§ **INPUT**
◇ ◇ ◇
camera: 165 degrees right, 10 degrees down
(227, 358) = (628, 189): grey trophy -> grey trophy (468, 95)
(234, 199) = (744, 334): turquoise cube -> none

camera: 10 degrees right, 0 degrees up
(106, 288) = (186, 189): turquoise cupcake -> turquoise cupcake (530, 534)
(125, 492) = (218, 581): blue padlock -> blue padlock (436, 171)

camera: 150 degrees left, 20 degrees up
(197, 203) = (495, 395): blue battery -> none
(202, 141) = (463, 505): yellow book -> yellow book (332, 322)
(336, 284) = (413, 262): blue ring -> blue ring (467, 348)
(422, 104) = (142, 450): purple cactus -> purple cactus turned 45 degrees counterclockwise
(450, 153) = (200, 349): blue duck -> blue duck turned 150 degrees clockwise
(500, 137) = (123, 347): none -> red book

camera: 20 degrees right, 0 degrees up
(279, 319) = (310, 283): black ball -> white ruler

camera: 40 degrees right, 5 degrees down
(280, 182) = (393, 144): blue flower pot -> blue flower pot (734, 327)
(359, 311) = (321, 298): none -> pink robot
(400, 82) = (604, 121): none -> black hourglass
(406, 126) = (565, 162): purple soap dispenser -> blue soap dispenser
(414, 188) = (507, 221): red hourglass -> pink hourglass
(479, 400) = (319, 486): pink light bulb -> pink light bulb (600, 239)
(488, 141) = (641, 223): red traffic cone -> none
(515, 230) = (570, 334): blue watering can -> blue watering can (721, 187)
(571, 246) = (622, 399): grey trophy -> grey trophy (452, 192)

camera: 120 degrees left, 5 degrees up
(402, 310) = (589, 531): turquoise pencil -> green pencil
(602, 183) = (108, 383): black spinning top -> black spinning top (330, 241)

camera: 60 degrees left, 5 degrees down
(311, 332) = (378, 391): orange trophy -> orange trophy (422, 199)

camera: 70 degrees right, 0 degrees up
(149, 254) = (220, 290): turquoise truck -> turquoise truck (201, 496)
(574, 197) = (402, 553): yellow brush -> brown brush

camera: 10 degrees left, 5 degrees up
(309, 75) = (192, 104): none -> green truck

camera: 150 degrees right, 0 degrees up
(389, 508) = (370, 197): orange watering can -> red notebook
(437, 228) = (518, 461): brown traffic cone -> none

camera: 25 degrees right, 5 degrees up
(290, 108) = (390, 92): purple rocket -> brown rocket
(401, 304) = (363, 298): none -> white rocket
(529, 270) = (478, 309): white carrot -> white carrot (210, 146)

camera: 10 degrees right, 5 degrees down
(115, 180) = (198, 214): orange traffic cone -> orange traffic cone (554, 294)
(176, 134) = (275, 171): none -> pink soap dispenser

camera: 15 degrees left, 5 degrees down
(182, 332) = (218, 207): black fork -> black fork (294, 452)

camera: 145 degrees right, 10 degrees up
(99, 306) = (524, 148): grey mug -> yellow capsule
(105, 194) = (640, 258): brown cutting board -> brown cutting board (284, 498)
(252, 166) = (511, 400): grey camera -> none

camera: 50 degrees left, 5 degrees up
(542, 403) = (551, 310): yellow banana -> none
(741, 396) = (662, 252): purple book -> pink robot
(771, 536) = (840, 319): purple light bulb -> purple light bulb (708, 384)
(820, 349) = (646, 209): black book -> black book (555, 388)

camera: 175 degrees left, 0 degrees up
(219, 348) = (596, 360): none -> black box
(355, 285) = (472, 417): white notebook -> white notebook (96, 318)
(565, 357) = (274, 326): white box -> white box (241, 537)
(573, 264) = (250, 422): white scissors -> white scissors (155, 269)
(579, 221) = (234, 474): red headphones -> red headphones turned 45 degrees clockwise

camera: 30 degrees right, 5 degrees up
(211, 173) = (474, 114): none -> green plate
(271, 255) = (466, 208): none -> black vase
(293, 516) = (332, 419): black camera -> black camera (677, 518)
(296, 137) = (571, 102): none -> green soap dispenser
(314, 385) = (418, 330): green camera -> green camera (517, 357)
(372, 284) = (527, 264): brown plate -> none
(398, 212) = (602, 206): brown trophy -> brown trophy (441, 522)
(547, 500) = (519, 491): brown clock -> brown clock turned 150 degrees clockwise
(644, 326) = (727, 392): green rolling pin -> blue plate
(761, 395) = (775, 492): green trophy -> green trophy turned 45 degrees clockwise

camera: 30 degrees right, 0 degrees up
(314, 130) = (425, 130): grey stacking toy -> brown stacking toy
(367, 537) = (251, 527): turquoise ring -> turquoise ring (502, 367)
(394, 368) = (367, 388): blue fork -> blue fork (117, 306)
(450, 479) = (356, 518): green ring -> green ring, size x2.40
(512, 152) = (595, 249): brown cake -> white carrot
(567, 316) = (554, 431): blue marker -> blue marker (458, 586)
◇ ◇ ◇
§ **JOB**
Give again each line shown above, keeping every word as it is.

§ **REPLY**
camera: 165 degrees right, 10 degrees down
(227, 358) = (628, 189): grey trophy -> grey trophy (468, 95)
(234, 199) = (744, 334): turquoise cube -> none

camera: 10 degrees right, 0 degrees up
(106, 288) = (186, 189): turquoise cupcake -> turquoise cupcake (530, 534)
(125, 492) = (218, 581): blue padlock -> blue padlock (436, 171)

camera: 150 degrees left, 20 degrees up
(197, 203) = (495, 395): blue battery -> none
(202, 141) = (463, 505): yellow book -> yellow book (332, 322)
(336, 284) = (413, 262): blue ring -> blue ring (467, 348)
(422, 104) = (142, 450): purple cactus -> purple cactus turned 45 degrees counterclockwise
(450, 153) = (200, 349): blue duck -> blue duck turned 150 degrees clockwise
(500, 137) = (123, 347): none -> red book

camera: 20 degrees right, 0 degrees up
(279, 319) = (310, 283): black ball -> white ruler

camera: 40 degrees right, 5 degrees down
(280, 182) = (393, 144): blue flower pot -> blue flower pot (734, 327)
(359, 311) = (321, 298): none -> pink robot
(400, 82) = (604, 121): none -> black hourglass
(406, 126) = (565, 162): purple soap dispenser -> blue soap dispenser
(414, 188) = (507, 221): red hourglass -> pink hourglass
(479, 400) = (319, 486): pink light bulb -> pink light bulb (600, 239)
(488, 141) = (641, 223): red traffic cone -> none
(515, 230) = (570, 334): blue watering can -> blue watering can (721, 187)
(571, 246) = (622, 399): grey trophy -> grey trophy (452, 192)

camera: 120 degrees left, 5 degrees up
(402, 310) = (589, 531): turquoise pencil -> green pencil
(602, 183) = (108, 383): black spinning top -> black spinning top (330, 241)

camera: 60 degrees left, 5 degrees down
(311, 332) = (378, 391): orange trophy -> orange trophy (422, 199)

camera: 70 degrees right, 0 degrees up
(149, 254) = (220, 290): turquoise truck -> turquoise truck (201, 496)
(574, 197) = (402, 553): yellow brush -> brown brush

camera: 10 degrees left, 5 degrees up
(309, 75) = (192, 104): none -> green truck

camera: 150 degrees right, 0 degrees up
(389, 508) = (370, 197): orange watering can -> red notebook
(437, 228) = (518, 461): brown traffic cone -> none

camera: 25 degrees right, 5 degrees up
(290, 108) = (390, 92): purple rocket -> brown rocket
(401, 304) = (363, 298): none -> white rocket
(529, 270) = (478, 309): white carrot -> white carrot (210, 146)

camera: 10 degrees right, 5 degrees down
(115, 180) = (198, 214): orange traffic cone -> orange traffic cone (554, 294)
(176, 134) = (275, 171): none -> pink soap dispenser

camera: 15 degrees left, 5 degrees down
(182, 332) = (218, 207): black fork -> black fork (294, 452)

camera: 145 degrees right, 10 degrees up
(99, 306) = (524, 148): grey mug -> yellow capsule
(105, 194) = (640, 258): brown cutting board -> brown cutting board (284, 498)
(252, 166) = (511, 400): grey camera -> none

camera: 50 degrees left, 5 degrees up
(542, 403) = (551, 310): yellow banana -> none
(741, 396) = (662, 252): purple book -> pink robot
(771, 536) = (840, 319): purple light bulb -> purple light bulb (708, 384)
(820, 349) = (646, 209): black book -> black book (555, 388)

camera: 175 degrees left, 0 degrees up
(219, 348) = (596, 360): none -> black box
(355, 285) = (472, 417): white notebook -> white notebook (96, 318)
(565, 357) = (274, 326): white box -> white box (241, 537)
(573, 264) = (250, 422): white scissors -> white scissors (155, 269)
(579, 221) = (234, 474): red headphones -> red headphones turned 45 degrees clockwise

camera: 30 degrees right, 5 degrees up
(211, 173) = (474, 114): none -> green plate
(271, 255) = (466, 208): none -> black vase
(293, 516) = (332, 419): black camera -> black camera (677, 518)
(296, 137) = (571, 102): none -> green soap dispenser
(314, 385) = (418, 330): green camera -> green camera (517, 357)
(372, 284) = (527, 264): brown plate -> none
(398, 212) = (602, 206): brown trophy -> brown trophy (441, 522)
(547, 500) = (519, 491): brown clock -> brown clock turned 150 degrees clockwise
(644, 326) = (727, 392): green rolling pin -> blue plate
(761, 395) = (775, 492): green trophy -> green trophy turned 45 degrees clockwise

camera: 30 degrees right, 0 degrees up
(314, 130) = (425, 130): grey stacking toy -> brown stacking toy
(367, 537) = (251, 527): turquoise ring -> turquoise ring (502, 367)
(394, 368) = (367, 388): blue fork -> blue fork (117, 306)
(450, 479) = (356, 518): green ring -> green ring, size x2.40
(512, 152) = (595, 249): brown cake -> white carrot
(567, 316) = (554, 431): blue marker -> blue marker (458, 586)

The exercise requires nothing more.